Your instructions — Within the records, which lines hold the string "white"? Report each one by copying it.

Records contained in a dataset —
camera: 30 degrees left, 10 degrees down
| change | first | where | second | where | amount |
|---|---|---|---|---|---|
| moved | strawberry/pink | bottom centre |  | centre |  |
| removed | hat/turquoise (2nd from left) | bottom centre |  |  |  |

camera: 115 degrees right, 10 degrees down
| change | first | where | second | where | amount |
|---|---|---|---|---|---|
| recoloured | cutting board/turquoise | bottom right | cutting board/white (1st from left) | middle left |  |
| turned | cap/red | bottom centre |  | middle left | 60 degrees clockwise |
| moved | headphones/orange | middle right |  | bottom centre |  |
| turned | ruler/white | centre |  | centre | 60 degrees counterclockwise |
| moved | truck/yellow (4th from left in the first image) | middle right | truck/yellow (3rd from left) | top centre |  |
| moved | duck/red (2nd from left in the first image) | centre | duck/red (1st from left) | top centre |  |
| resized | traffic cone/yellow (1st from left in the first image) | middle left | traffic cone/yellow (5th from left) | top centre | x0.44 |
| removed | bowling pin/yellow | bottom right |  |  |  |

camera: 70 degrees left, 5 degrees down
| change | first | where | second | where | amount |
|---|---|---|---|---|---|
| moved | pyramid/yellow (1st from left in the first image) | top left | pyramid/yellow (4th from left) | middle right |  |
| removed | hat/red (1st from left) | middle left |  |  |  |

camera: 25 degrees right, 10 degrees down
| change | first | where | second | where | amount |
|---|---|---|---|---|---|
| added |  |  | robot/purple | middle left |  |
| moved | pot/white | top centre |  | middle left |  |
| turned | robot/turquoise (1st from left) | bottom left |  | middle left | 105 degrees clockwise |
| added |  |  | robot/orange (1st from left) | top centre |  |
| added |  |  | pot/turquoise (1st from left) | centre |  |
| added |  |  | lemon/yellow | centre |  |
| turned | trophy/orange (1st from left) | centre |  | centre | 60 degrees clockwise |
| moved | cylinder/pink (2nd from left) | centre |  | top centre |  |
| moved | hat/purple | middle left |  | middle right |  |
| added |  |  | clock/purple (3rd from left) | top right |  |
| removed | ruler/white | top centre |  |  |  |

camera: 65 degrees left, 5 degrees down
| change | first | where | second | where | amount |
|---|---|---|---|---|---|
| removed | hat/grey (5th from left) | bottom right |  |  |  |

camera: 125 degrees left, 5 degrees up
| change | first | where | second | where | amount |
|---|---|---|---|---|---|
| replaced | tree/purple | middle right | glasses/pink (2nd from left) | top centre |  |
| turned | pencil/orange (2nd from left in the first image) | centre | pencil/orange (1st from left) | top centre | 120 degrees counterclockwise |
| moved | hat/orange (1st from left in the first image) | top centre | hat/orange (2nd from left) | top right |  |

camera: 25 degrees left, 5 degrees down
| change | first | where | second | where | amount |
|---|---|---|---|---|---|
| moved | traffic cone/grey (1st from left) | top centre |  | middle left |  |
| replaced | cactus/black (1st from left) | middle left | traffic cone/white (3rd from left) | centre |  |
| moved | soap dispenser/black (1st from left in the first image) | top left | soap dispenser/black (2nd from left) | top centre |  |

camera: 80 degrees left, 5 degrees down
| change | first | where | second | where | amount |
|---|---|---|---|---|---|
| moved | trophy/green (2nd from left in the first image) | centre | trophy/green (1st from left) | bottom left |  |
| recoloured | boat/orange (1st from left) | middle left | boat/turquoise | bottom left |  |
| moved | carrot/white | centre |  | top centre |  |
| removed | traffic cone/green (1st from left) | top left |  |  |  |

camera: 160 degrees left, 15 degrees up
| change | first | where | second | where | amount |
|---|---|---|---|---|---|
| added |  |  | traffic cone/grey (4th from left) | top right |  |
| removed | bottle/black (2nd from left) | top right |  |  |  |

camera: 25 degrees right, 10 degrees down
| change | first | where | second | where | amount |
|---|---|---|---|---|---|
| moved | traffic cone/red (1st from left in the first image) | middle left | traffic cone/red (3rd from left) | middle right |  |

Written response —
| recoloured | cutting board/turquoise | bottom right | cutting board/white (1st from left) | middle left |  |
| turned | ruler/white | centre |  | centre | 60 degrees counterclockwise |
| moved | pot/white | top centre |  | middle left |  |
| removed | ruler/white | top centre |  |  |  |
| replaced | cactus/black (1st from left) | middle left | traffic cone/white (3rd from left) | centre |  |
| moved | carrot/white | centre |  | top centre |  |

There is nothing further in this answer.